Start of Records supplied

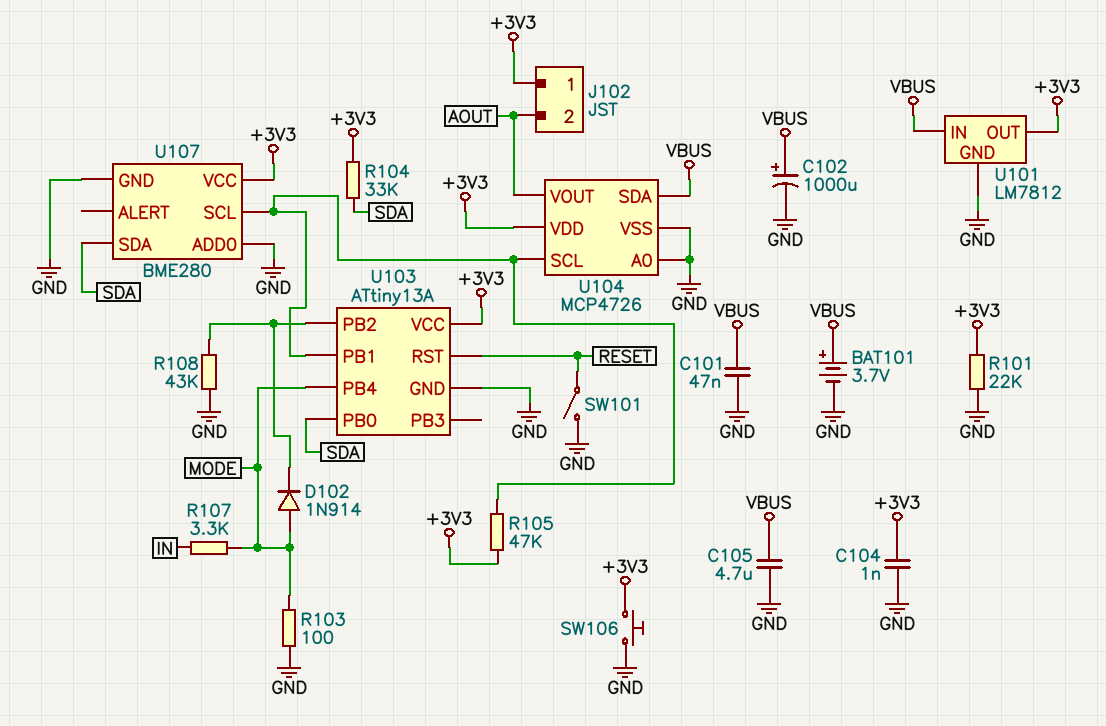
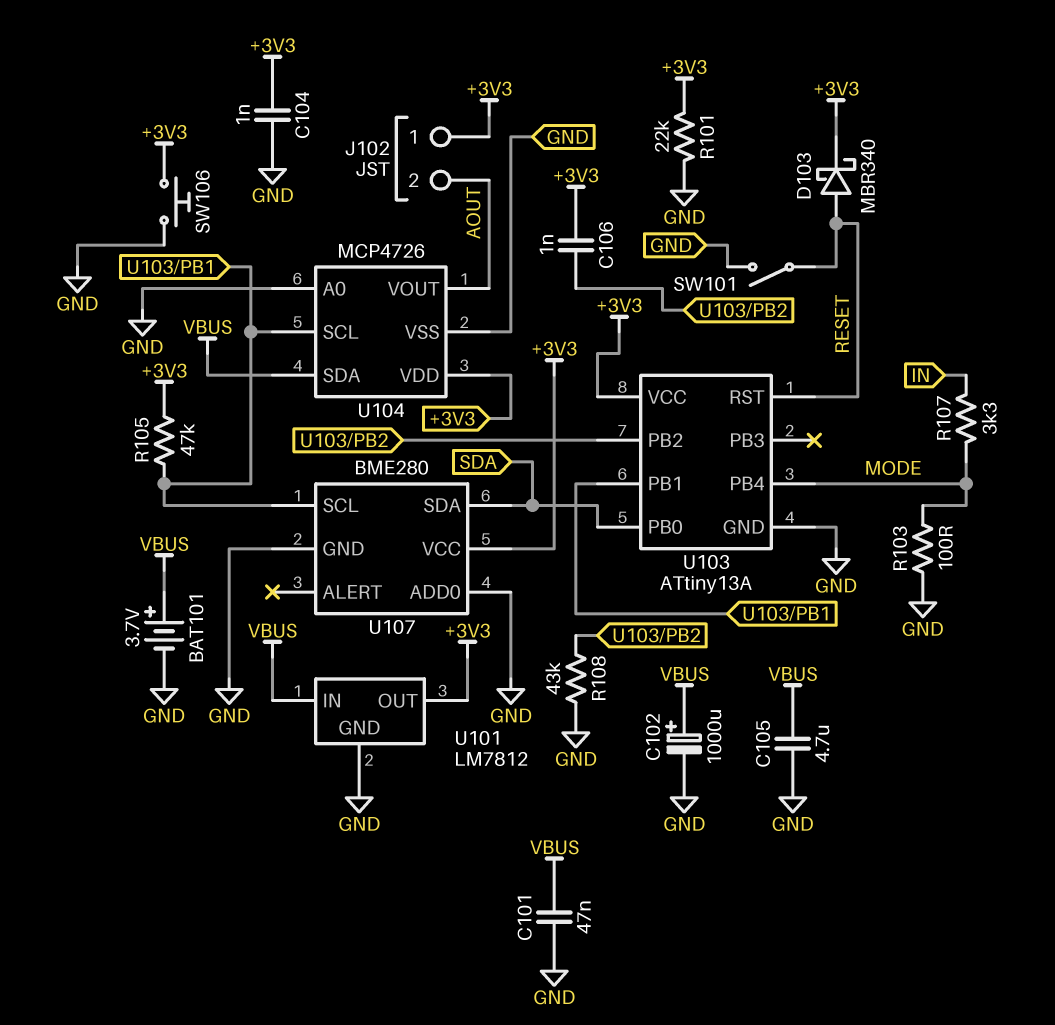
C106: none -> 1nF (+3V3, U103/PB2)
D102: diode 1N914 (A MODE, K U103/PB2) -> none
D103: none -> schottky MBR340 (A RESET, K +3V3)
R104: 33k (+3V3, SDA) -> none

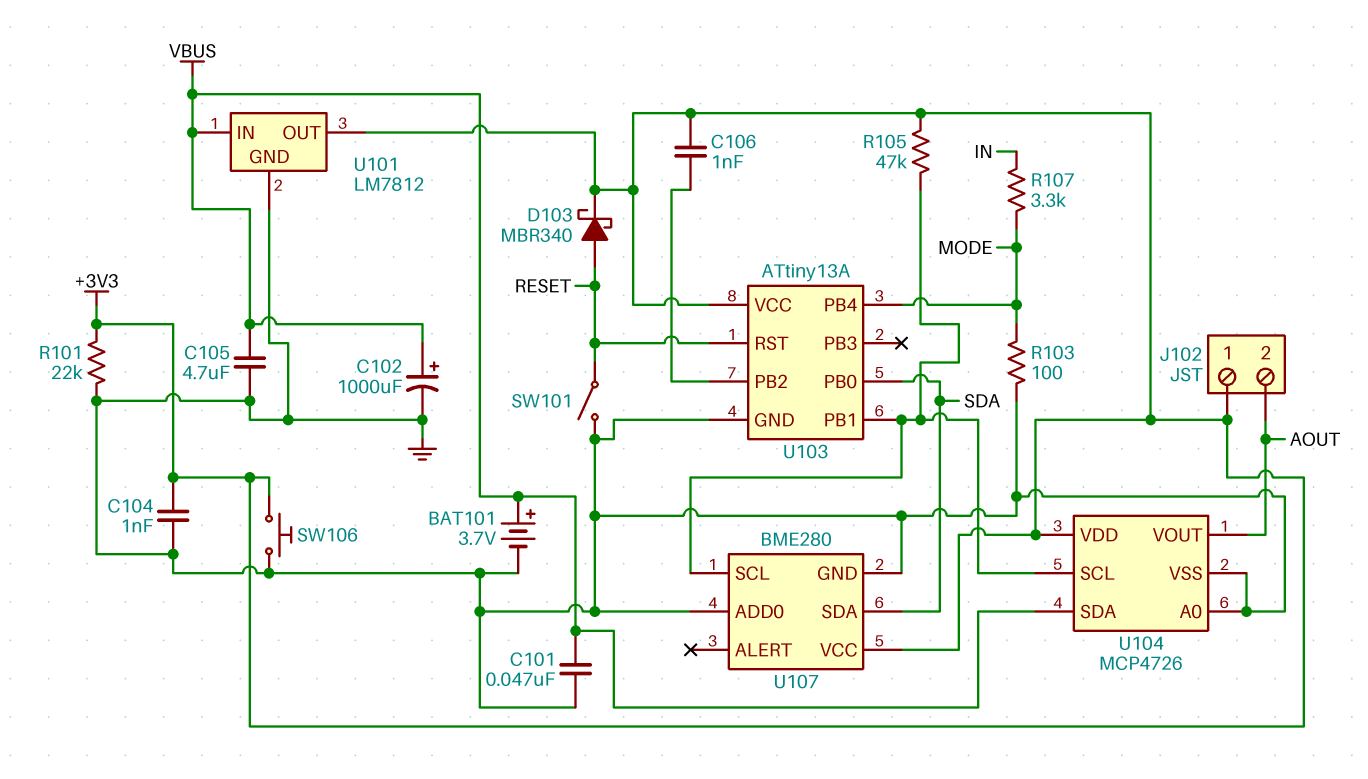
R108: 43k (GND, U103/PB2) -> none

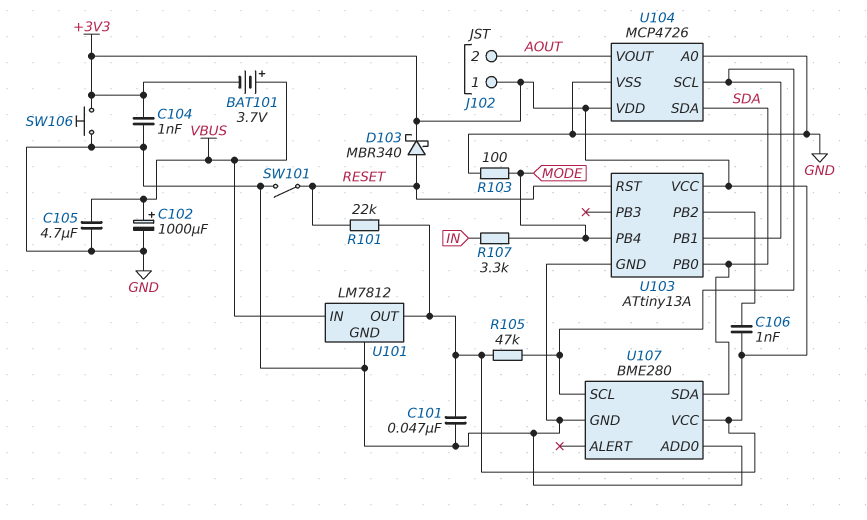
BAT101: 3.7V (plus VBUS, minus GND) -> 3.7V (plus VBUS, minus +3V3)
C101: 47nF (GND, VBUS) -> 47nF (+3V3, GND)
R101: 22k (+3V3, GND) -> 22k (+3V3, RESET)
U104 pin SDA: VBUS -> SDA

End of Records supplied

No pictures should appear in the copy. Print exactly the lines above from the line containing "R108: 43k (GND, U103/PB2) -> none" through the last line of the data.

R108: 43k (GND, U103/PB2) -> none

BAT101: 3.7V (plus VBUS, minus GND) -> 3.7V (plus VBUS, minus +3V3)
C101: 47nF (GND, VBUS) -> 47nF (+3V3, GND)
R101: 22k (+3V3, GND) -> 22k (+3V3, RESET)
U104 pin SDA: VBUS -> SDA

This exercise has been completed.